**GIVEN INFORMATION**
--- START ---

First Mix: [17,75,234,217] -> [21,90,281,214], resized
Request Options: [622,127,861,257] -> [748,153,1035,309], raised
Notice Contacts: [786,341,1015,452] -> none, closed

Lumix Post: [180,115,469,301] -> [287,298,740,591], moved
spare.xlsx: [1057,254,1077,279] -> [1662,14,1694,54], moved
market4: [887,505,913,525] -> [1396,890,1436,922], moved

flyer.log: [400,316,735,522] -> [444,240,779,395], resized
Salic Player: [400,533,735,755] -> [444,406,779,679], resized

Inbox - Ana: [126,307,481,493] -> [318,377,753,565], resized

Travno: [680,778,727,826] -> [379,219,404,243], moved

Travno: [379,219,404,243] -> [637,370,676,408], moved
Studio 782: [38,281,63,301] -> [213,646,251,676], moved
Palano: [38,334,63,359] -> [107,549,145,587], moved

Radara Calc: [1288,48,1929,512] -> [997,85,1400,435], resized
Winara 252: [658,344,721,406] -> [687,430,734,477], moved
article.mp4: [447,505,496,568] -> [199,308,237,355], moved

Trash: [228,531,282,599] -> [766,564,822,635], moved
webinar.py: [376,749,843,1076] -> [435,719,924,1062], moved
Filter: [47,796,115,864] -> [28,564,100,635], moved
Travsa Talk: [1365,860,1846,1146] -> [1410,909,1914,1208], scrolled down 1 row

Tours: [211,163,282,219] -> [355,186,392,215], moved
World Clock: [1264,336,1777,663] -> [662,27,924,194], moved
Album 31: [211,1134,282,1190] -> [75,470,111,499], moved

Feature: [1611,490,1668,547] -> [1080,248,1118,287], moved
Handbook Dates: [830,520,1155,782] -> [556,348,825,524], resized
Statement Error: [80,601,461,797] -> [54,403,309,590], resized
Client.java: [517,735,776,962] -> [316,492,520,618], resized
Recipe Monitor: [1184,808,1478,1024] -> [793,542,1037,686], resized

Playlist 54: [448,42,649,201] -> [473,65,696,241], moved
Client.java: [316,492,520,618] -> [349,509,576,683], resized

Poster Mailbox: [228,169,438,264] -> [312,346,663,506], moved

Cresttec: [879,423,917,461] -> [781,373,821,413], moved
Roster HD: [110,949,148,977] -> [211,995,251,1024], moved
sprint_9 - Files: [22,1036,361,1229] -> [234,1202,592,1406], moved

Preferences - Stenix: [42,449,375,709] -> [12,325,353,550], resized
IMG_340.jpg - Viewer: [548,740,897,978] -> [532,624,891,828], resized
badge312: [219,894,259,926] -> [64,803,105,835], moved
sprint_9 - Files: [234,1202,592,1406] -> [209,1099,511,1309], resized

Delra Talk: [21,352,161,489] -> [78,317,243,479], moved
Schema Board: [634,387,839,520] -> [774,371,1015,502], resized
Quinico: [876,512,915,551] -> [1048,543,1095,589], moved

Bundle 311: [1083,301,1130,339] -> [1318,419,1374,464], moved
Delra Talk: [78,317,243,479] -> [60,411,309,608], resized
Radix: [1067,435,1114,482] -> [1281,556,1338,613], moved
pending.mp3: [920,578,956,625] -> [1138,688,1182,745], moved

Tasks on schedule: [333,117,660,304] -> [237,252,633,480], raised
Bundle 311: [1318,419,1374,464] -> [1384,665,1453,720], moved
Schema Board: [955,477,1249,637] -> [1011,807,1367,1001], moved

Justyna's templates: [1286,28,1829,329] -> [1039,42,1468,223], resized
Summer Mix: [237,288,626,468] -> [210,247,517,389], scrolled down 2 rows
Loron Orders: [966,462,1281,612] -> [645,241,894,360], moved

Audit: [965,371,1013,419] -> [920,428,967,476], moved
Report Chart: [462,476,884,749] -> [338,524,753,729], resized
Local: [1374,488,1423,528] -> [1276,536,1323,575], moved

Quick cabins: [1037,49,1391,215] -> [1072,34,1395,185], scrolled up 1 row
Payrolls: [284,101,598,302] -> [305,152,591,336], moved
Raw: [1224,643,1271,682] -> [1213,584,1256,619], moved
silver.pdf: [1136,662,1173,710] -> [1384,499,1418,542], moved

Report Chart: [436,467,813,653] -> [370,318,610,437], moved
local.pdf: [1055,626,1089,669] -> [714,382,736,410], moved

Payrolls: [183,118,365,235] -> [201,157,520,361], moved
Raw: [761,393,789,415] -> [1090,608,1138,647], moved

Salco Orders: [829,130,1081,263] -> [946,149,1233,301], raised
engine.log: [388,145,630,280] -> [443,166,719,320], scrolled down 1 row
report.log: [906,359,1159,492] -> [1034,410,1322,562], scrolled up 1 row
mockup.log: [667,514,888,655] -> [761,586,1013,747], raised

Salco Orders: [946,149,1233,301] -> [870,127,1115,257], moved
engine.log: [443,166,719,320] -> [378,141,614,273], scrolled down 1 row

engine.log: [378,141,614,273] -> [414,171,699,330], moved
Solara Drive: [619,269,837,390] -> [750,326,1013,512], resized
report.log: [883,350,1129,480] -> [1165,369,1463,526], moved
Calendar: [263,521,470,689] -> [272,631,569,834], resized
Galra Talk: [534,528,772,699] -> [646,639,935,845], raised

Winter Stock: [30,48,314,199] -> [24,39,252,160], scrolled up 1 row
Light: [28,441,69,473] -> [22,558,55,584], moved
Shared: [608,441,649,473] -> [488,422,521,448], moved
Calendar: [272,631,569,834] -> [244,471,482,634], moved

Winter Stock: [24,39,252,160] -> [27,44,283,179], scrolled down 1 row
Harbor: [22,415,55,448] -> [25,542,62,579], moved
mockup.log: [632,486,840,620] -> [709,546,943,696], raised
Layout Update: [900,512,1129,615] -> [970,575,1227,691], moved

--- END ---

**PROMPT**
Return the records exactly, character for character.

**TASK OUTPUT**
First Mix: [17,75,234,217] -> [21,90,281,214], resized
Request Options: [622,127,861,257] -> [748,153,1035,309], raised
Notice Contacts: [786,341,1015,452] -> none, closed

Lumix Post: [180,115,469,301] -> [287,298,740,591], moved
spare.xlsx: [1057,254,1077,279] -> [1662,14,1694,54], moved
market4: [887,505,913,525] -> [1396,890,1436,922], moved

flyer.log: [400,316,735,522] -> [444,240,779,395], resized
Salic Player: [400,533,735,755] -> [444,406,779,679], resized

Inbox - Ana: [126,307,481,493] -> [318,377,753,565], resized

Travno: [680,778,727,826] -> [379,219,404,243], moved

Travno: [379,219,404,243] -> [637,370,676,408], moved
Studio 782: [38,281,63,301] -> [213,646,251,676], moved
Palano: [38,334,63,359] -> [107,549,145,587], moved

Radara Calc: [1288,48,1929,512] -> [997,85,1400,435], resized
Winara 252: [658,344,721,406] -> [687,430,734,477], moved
article.mp4: [447,505,496,568] -> [199,308,237,355], moved

Trash: [228,531,282,599] -> [766,564,822,635], moved
webinar.py: [376,749,843,1076] -> [435,719,924,1062], moved
Filter: [47,796,115,864] -> [28,564,100,635], moved
Travsa Talk: [1365,860,1846,1146] -> [1410,909,1914,1208], scrolled down 1 row

Tours: [211,163,282,219] -> [355,186,392,215], moved
World Clock: [1264,336,1777,663] -> [662,27,924,194], moved
Album 31: [211,1134,282,1190] -> [75,470,111,499], moved

Feature: [1611,490,1668,547] -> [1080,248,1118,287], moved
Handbook Dates: [830,520,1155,782] -> [556,348,825,524], resized
Statement Error: [80,601,461,797] -> [54,403,309,590], resized
Client.java: [517,735,776,962] -> [316,492,520,618], resized
Recipe Monitor: [1184,808,1478,1024] -> [793,542,1037,686], resized

Playlist 54: [448,42,649,201] -> [473,65,696,241], moved
Client.java: [316,492,520,618] -> [349,509,576,683], resized

Poster Mailbox: [228,169,438,264] -> [312,346,663,506], moved

Cresttec: [879,423,917,461] -> [781,373,821,413], moved
Roster HD: [110,949,148,977] -> [211,995,251,1024], moved
sprint_9 - Files: [22,1036,361,1229] -> [234,1202,592,1406], moved

Preferences - Stenix: [42,449,375,709] -> [12,325,353,550], resized
IMG_340.jpg - Viewer: [548,740,897,978] -> [532,624,891,828], resized
badge312: [219,894,259,926] -> [64,803,105,835], moved
sprint_9 - Files: [234,1202,592,1406] -> [209,1099,511,1309], resized

Delra Talk: [21,352,161,489] -> [78,317,243,479], moved
Schema Board: [634,387,839,520] -> [774,371,1015,502], resized
Quinico: [876,512,915,551] -> [1048,543,1095,589], moved

Bundle 311: [1083,301,1130,339] -> [1318,419,1374,464], moved
Delra Talk: [78,317,243,479] -> [60,411,309,608], resized
Radix: [1067,435,1114,482] -> [1281,556,1338,613], moved
pending.mp3: [920,578,956,625] -> [1138,688,1182,745], moved

Tasks on schedule: [333,117,660,304] -> [237,252,633,480], raised
Bundle 311: [1318,419,1374,464] -> [1384,665,1453,720], moved
Schema Board: [955,477,1249,637] -> [1011,807,1367,1001], moved

Justyna's templates: [1286,28,1829,329] -> [1039,42,1468,223], resized
Summer Mix: [237,288,626,468] -> [210,247,517,389], scrolled down 2 rows
Loron Orders: [966,462,1281,612] -> [645,241,894,360], moved

Audit: [965,371,1013,419] -> [920,428,967,476], moved
Report Chart: [462,476,884,749] -> [338,524,753,729], resized
Local: [1374,488,1423,528] -> [1276,536,1323,575], moved

Quick cabins: [1037,49,1391,215] -> [1072,34,1395,185], scrolled up 1 row
Payrolls: [284,101,598,302] -> [305,152,591,336], moved
Raw: [1224,643,1271,682] -> [1213,584,1256,619], moved
silver.pdf: [1136,662,1173,710] -> [1384,499,1418,542], moved

Report Chart: [436,467,813,653] -> [370,318,610,437], moved
local.pdf: [1055,626,1089,669] -> [714,382,736,410], moved

Payrolls: [183,118,365,235] -> [201,157,520,361], moved
Raw: [761,393,789,415] -> [1090,608,1138,647], moved

Salco Orders: [829,130,1081,263] -> [946,149,1233,301], raised
engine.log: [388,145,630,280] -> [443,166,719,320], scrolled down 1 row
report.log: [906,359,1159,492] -> [1034,410,1322,562], scrolled up 1 row
mockup.log: [667,514,888,655] -> [761,586,1013,747], raised

Salco Orders: [946,149,1233,301] -> [870,127,1115,257], moved
engine.log: [443,166,719,320] -> [378,141,614,273], scrolled down 1 row

engine.log: [378,141,614,273] -> [414,171,699,330], moved
Solara Drive: [619,269,837,390] -> [750,326,1013,512], resized
report.log: [883,350,1129,480] -> [1165,369,1463,526], moved
Calendar: [263,521,470,689] -> [272,631,569,834], resized
Galra Talk: [534,528,772,699] -> [646,639,935,845], raised

Winter Stock: [30,48,314,199] -> [24,39,252,160], scrolled up 1 row
Light: [28,441,69,473] -> [22,558,55,584], moved
Shared: [608,441,649,473] -> [488,422,521,448], moved
Calendar: [272,631,569,834] -> [244,471,482,634], moved

Winter Stock: [24,39,252,160] -> [27,44,283,179], scrolled down 1 row
Harbor: [22,415,55,448] -> [25,542,62,579], moved
mockup.log: [632,486,840,620] -> [709,546,943,696], raised
Layout Update: [900,512,1129,615] -> [970,575,1227,691], moved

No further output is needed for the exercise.